EXERCISE PROMPT —
A word-for-word copy of the data is what's wanted, with no pictures.

DATASET ENTRIES —

☆ ☆ ☆

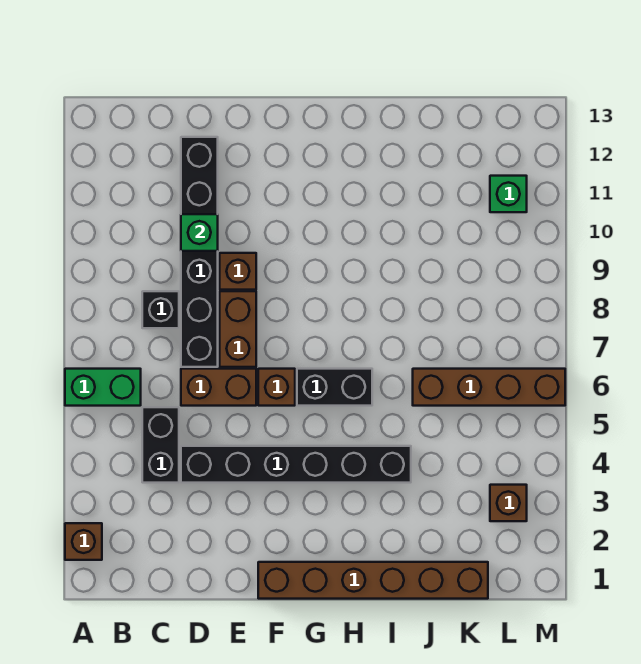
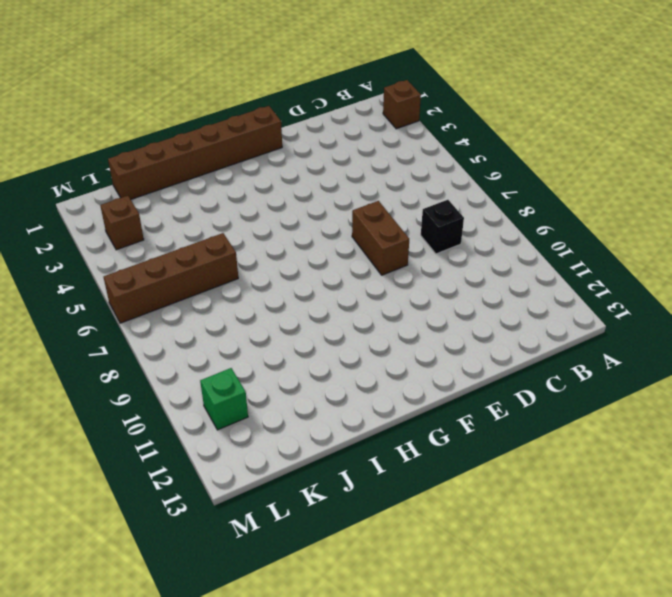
none -> green brick A6:B6 level 1
none -> black brick C4:C5 level 1
none -> black brick D4:I4 level 1

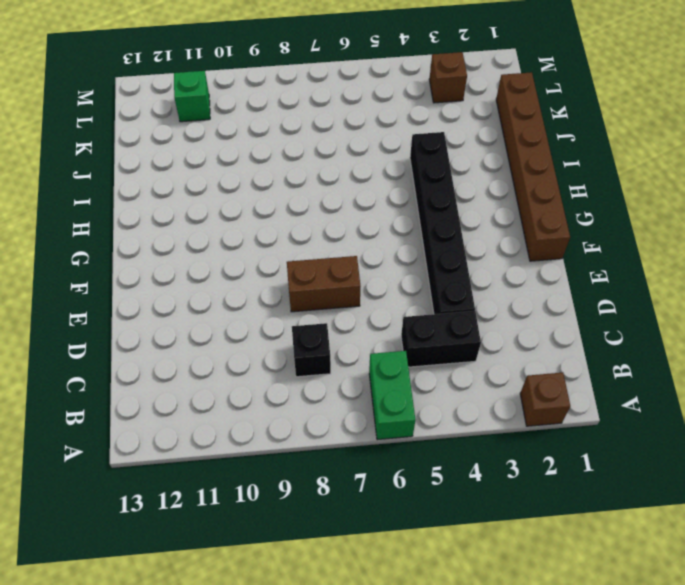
none -> brown brick D6:E6 level 1
none -> black brick D7:D12 level 1
none -> brown brick E9 level 1

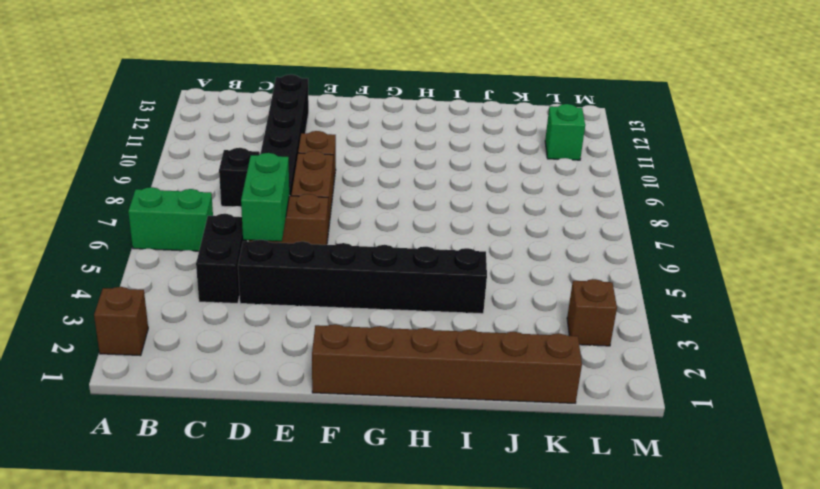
green brick D5:D6 level 2 -> none
none -> brown brick F6 level 1
none -> black brick G6:H6 level 1
none -> brown brick J6:M6 level 1

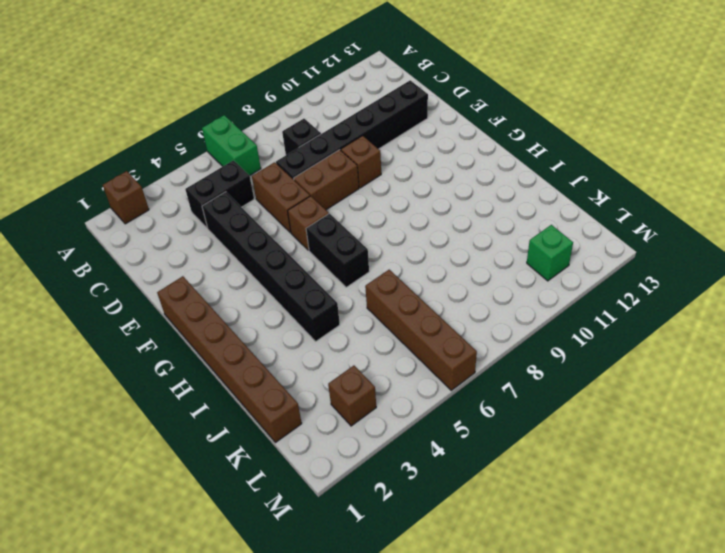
none -> green brick D10 level 2

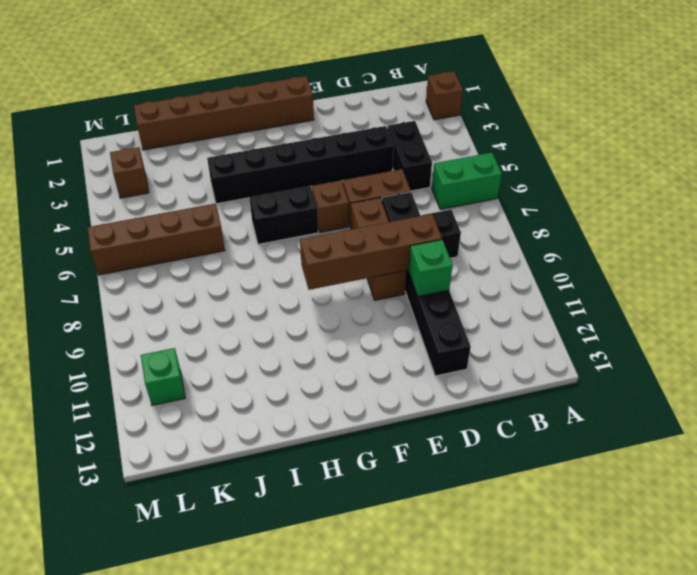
brown brick D9:G9 level 2 -> none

☆ ☆ ☆

TASK ANSWER —
none -> green brick A6:B6 level 1
none -> black brick C4:C5 level 1
none -> black brick D4:I4 level 1

none -> brown brick D6:E6 level 1
none -> black brick D7:D12 level 1
none -> brown brick E9 level 1

green brick D5:D6 level 2 -> none
none -> brown brick F6 level 1
none -> black brick G6:H6 level 1
none -> brown brick J6:M6 level 1

none -> green brick D10 level 2

brown brick D9:G9 level 2 -> none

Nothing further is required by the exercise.